-- What is expected --
All of the data that follows is to be written out exactly, with images excluded.

===============

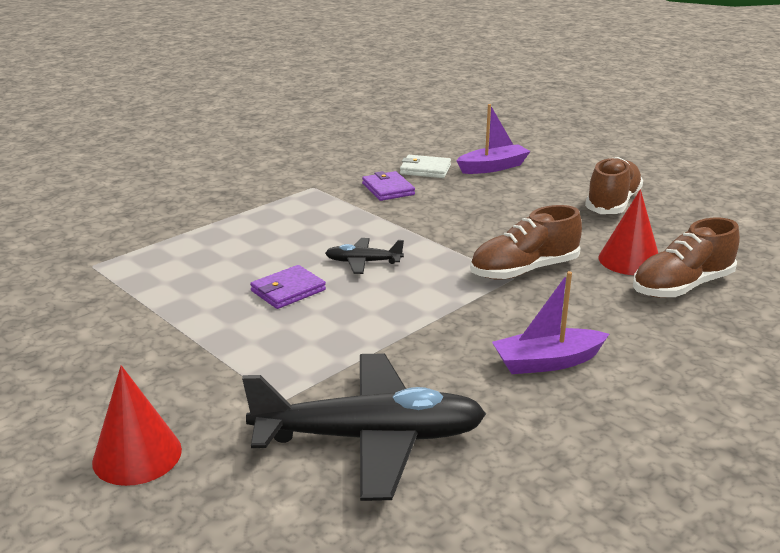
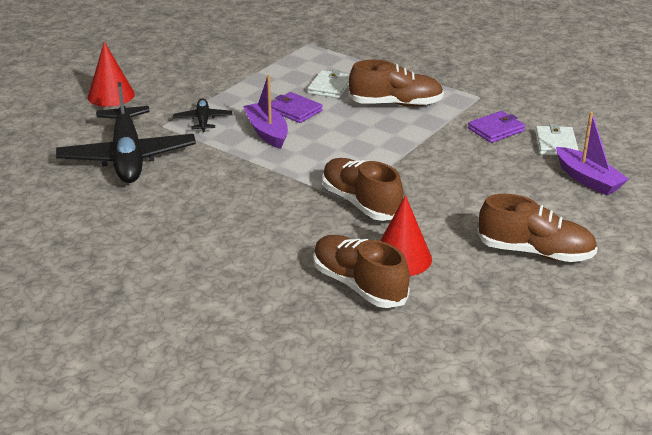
camera: 80 degrees right, 5 degrees up
(236, 262) = (330, 87): none -> white wallet
(305, 229) = (396, 104): none -> brown shoe
(363, 262) = (348, 132): black plane -> black plane (203, 120)
(547, 362) = (219, 216): purple boat -> purple boat (267, 132)

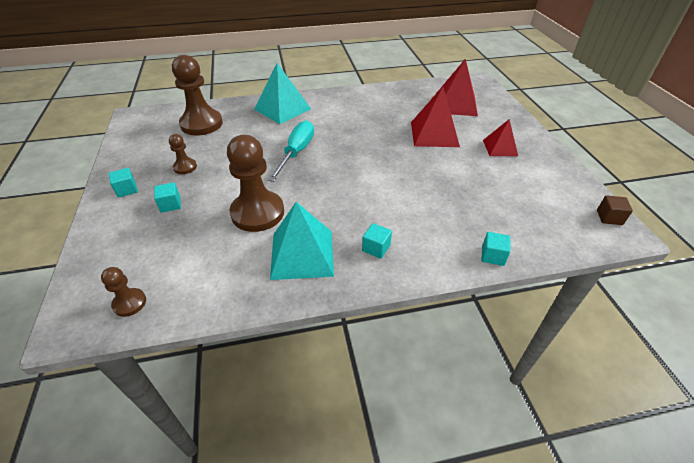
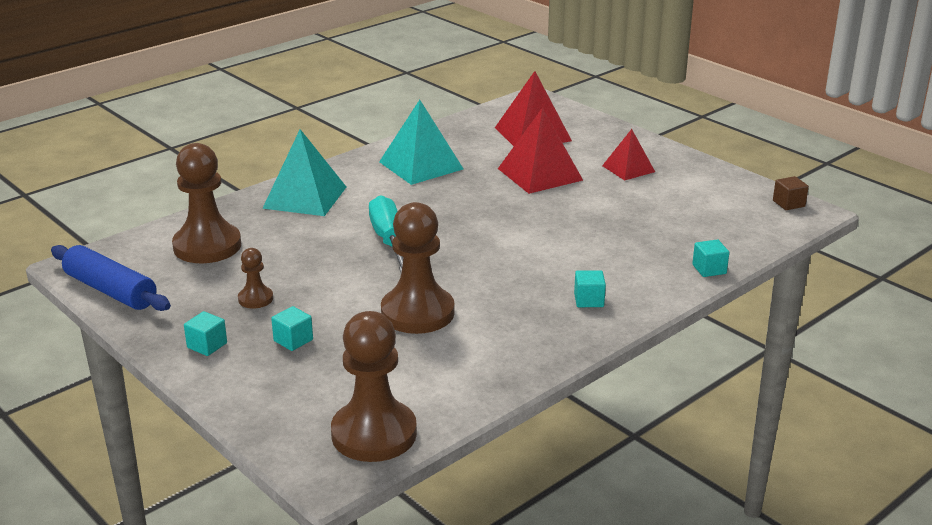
camera: 30 degrees left, 15 degrees down
(128, 136) = (110, 291): none -> blue rolling pin
(129, 303) = (374, 434): brown pawn -> brown pawn, size x2.08
(302, 254) = (516, 331): turquoise pyramid -> turquoise pyramid (421, 165)

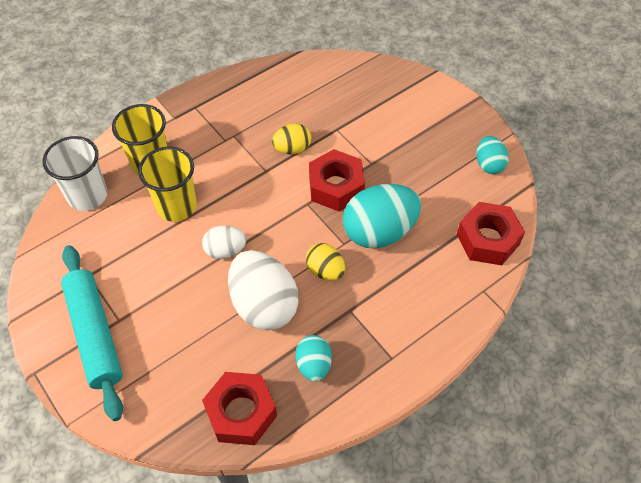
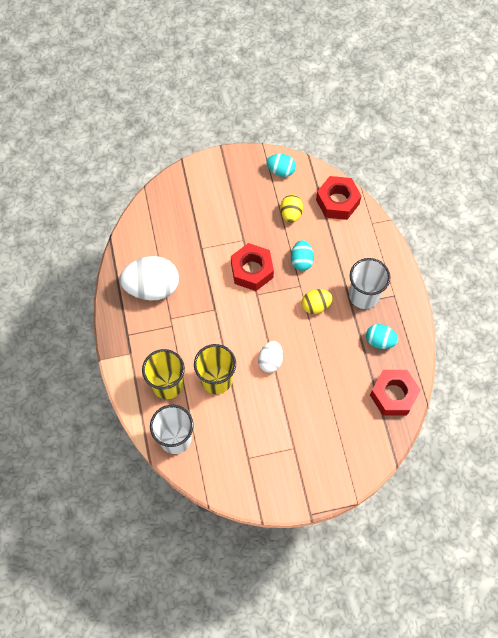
camera: 65 degrees left, 10 degrees up
(95, 334) = (298, 466): turquoise rolling pin -> none
(264, 305) = (324, 353): white egg -> white egg (152, 287)
(292, 149) = (204, 284): yellow egg -> yellow egg (291, 214)
(370, 320) = (364, 295): none -> white cup
(379, 232) = (301, 261): turquoise egg -> turquoise egg, size x0.54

===============

-- Written solution --
camera: 80 degrees right, 5 degrees up
(236, 262) = (330, 87): none -> white wallet
(305, 229) = (396, 104): none -> brown shoe
(363, 262) = (348, 132): black plane -> black plane (203, 120)
(547, 362) = (219, 216): purple boat -> purple boat (267, 132)

camera: 30 degrees left, 15 degrees down
(128, 136) = (110, 291): none -> blue rolling pin
(129, 303) = (374, 434): brown pawn -> brown pawn, size x2.08
(302, 254) = (516, 331): turquoise pyramid -> turquoise pyramid (421, 165)

camera: 65 degrees left, 10 degrees up
(95, 334) = (298, 466): turquoise rolling pin -> none
(264, 305) = (324, 353): white egg -> white egg (152, 287)
(292, 149) = (204, 284): yellow egg -> yellow egg (291, 214)
(370, 320) = (364, 295): none -> white cup
(379, 232) = (301, 261): turquoise egg -> turquoise egg, size x0.54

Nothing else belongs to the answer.